What is required
Count the lines in the listing below that hold the string "none". Reply with the number alone.

━━━ Given data ━━━

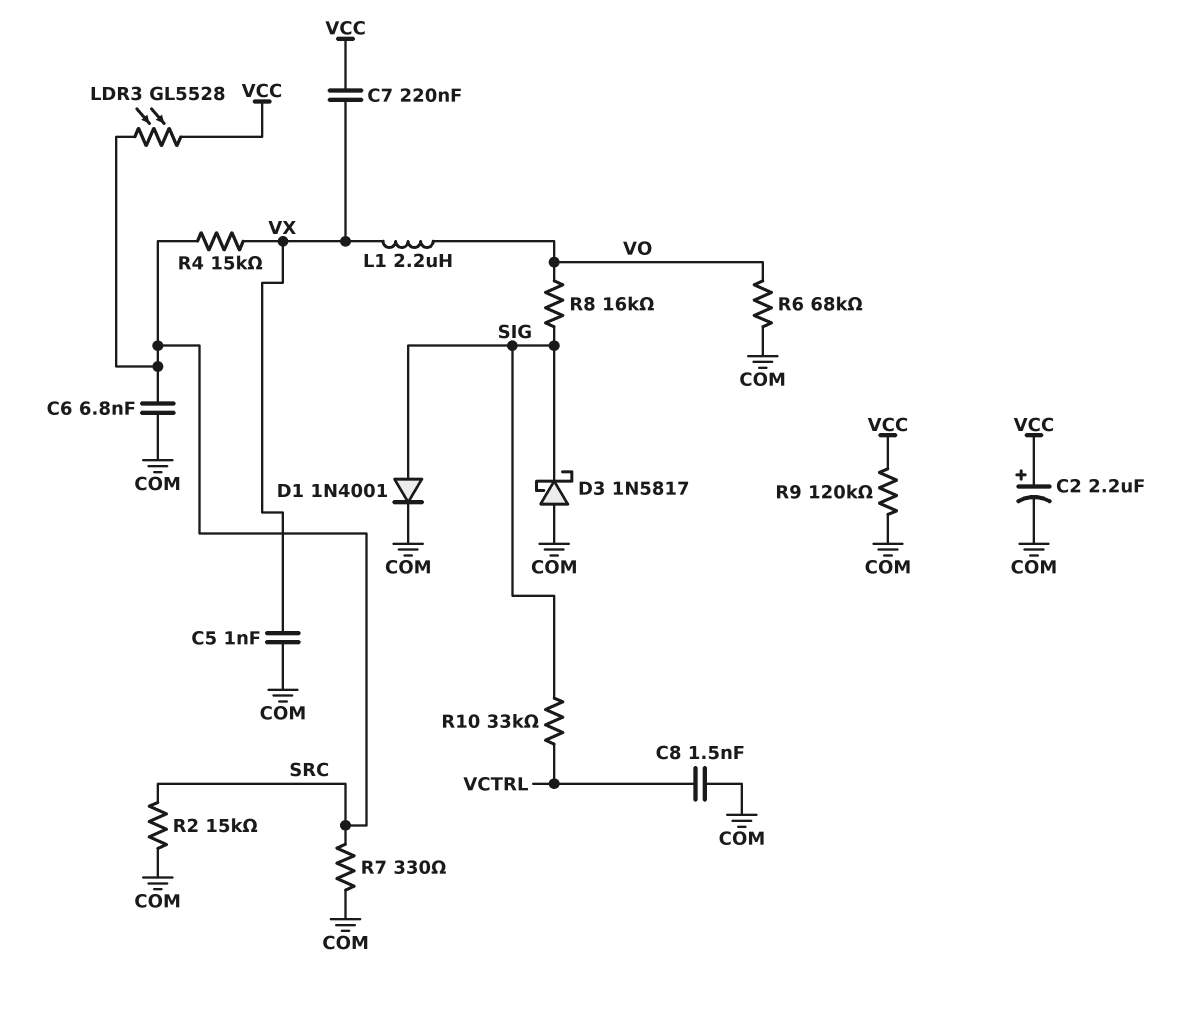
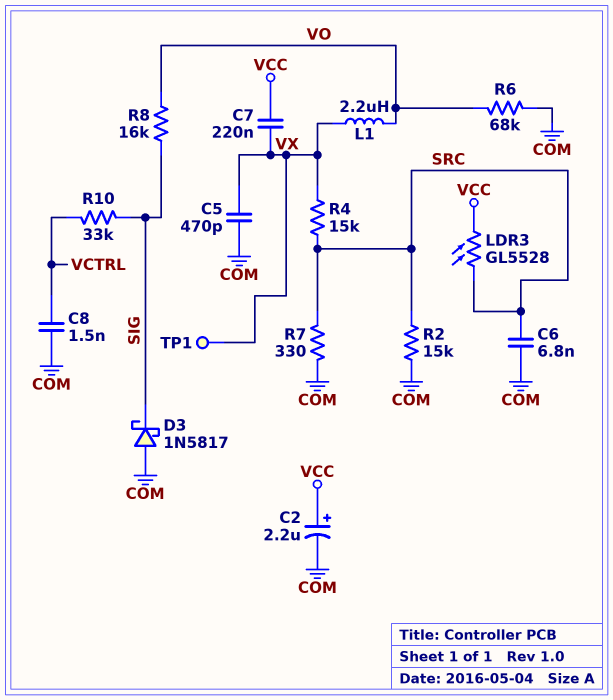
C5: 1nF (COM, VX) -> 470pF (COM, VX)
D1: diode 1N4001 (A SIG, K COM) -> none
R9: 120k (COM, VCC) -> none
TP1: none -> test point (VX)

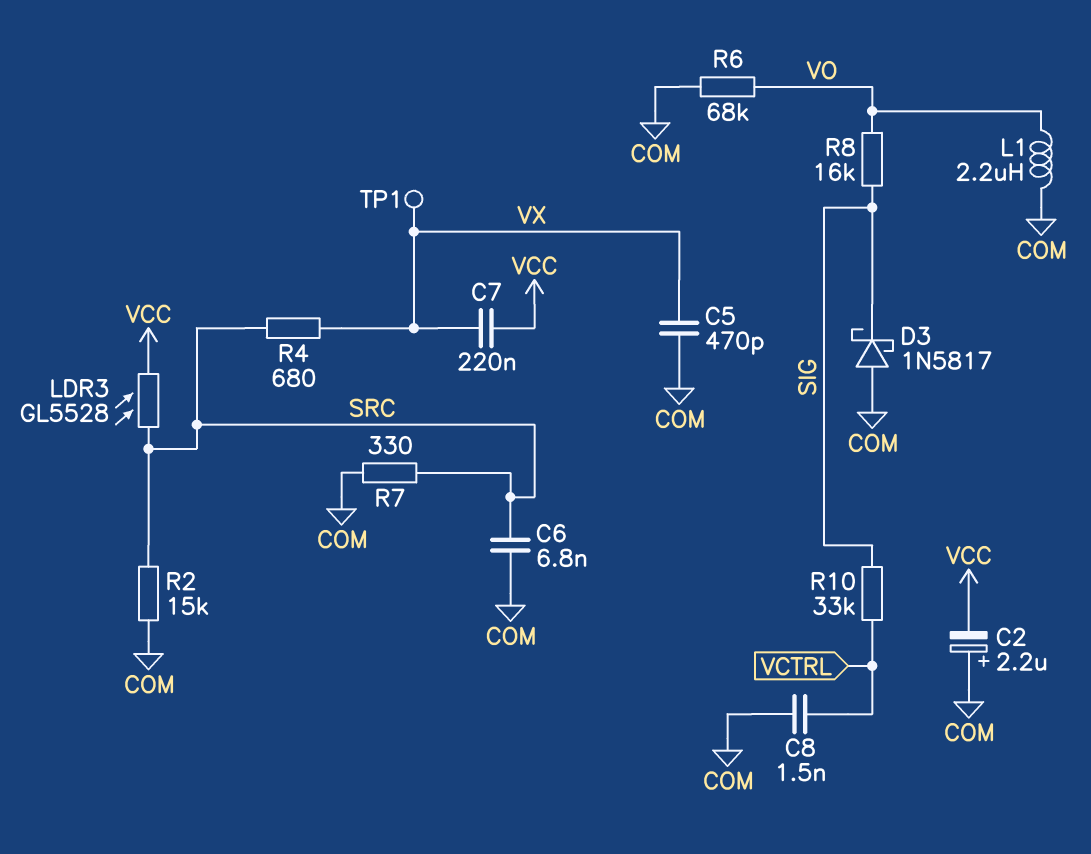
C2: 2.2uF (plus VCC, minus COM) -> 2.2uF (plus COM, minus VCC)
L1: 2.2uH (VO, VX) -> 2.2uH (COM, VO)
R4: 15k (SRC, VX) -> 680 (SRC, VX)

━━━

Exercise answer
3